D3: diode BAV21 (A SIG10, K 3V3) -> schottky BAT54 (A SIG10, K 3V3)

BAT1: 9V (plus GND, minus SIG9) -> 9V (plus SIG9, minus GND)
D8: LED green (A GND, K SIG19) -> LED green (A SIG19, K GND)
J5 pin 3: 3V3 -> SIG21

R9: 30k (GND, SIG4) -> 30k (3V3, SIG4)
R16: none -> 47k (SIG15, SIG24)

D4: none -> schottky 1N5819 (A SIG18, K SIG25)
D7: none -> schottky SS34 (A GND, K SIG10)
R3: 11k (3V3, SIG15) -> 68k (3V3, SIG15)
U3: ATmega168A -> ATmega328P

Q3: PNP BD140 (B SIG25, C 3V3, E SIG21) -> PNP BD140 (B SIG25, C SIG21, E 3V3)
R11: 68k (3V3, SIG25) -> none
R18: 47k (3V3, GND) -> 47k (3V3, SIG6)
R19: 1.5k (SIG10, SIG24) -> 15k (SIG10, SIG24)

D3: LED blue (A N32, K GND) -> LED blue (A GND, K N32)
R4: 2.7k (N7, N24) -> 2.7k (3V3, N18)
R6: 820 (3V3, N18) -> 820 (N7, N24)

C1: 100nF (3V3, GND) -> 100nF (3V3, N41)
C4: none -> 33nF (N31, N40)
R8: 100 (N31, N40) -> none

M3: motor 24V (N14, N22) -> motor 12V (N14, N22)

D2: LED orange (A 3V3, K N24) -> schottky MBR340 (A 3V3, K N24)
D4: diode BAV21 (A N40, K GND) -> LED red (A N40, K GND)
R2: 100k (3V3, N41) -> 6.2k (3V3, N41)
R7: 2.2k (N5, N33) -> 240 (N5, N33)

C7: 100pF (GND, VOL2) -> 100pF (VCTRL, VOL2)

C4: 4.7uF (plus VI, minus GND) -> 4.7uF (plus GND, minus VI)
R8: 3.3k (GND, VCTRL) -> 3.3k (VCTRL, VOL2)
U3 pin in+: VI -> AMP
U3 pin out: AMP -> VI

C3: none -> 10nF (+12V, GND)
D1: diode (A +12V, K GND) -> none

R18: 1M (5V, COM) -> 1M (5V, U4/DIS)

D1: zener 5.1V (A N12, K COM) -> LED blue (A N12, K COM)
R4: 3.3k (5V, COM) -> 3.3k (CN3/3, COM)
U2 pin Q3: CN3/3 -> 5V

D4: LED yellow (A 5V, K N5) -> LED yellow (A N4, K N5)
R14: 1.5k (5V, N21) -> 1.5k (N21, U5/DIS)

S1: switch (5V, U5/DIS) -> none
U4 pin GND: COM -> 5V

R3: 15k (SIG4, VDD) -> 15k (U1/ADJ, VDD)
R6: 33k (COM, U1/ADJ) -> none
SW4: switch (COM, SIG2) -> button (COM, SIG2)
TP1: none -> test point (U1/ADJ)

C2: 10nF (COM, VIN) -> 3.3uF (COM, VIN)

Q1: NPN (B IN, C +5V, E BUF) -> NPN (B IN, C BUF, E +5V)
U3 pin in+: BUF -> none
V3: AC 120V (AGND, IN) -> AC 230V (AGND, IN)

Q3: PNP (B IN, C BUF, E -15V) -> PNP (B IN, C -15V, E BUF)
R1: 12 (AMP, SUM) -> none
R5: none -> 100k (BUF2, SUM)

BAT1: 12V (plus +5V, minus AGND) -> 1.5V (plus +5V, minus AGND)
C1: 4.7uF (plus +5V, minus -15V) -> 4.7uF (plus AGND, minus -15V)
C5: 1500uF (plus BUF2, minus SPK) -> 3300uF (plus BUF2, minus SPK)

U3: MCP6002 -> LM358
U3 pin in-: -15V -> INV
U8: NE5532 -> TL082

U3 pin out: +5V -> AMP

Work order. Please give back exactly the lines of this listing beginning at the line with "C4: 4.7uF (plus" and ending with the line with "U3 pin in+: BUF -> none", both included, and nothing else.

Answer to this exercise.
C4: 4.7uF (plus VI, minus GND) -> 4.7uF (plus GND, minus VI)
R8: 3.3k (GND, VCTRL) -> 3.3k (VCTRL, VOL2)
U3 pin in+: VI -> AMP
U3 pin out: AMP -> VI

C3: none -> 10nF (+12V, GND)
D1: diode (A +12V, K GND) -> none

R18: 1M (5V, COM) -> 1M (5V, U4/DIS)

D1: zener 5.1V (A N12, K COM) -> LED blue (A N12, K COM)
R4: 3.3k (5V, COM) -> 3.3k (CN3/3, COM)
U2 pin Q3: CN3/3 -> 5V

D4: LED yellow (A 5V, K N5) -> LED yellow (A N4, K N5)
R14: 1.5k (5V, N21) -> 1.5k (N21, U5/DIS)

S1: switch (5V, U5/DIS) -> none
U4 pin GND: COM -> 5V

R3: 15k (SIG4, VDD) -> 15k (U1/ADJ, VDD)
R6: 33k (COM, U1/ADJ) -> none
SW4: switch (COM, SIG2) -> button (COM, SIG2)
TP1: none -> test point (U1/ADJ)

C2: 10nF (COM, VIN) -> 3.3uF (COM, VIN)

Q1: NPN (B IN, C +5V, E BUF) -> NPN (B IN, C BUF, E +5V)
U3 pin in+: BUF -> none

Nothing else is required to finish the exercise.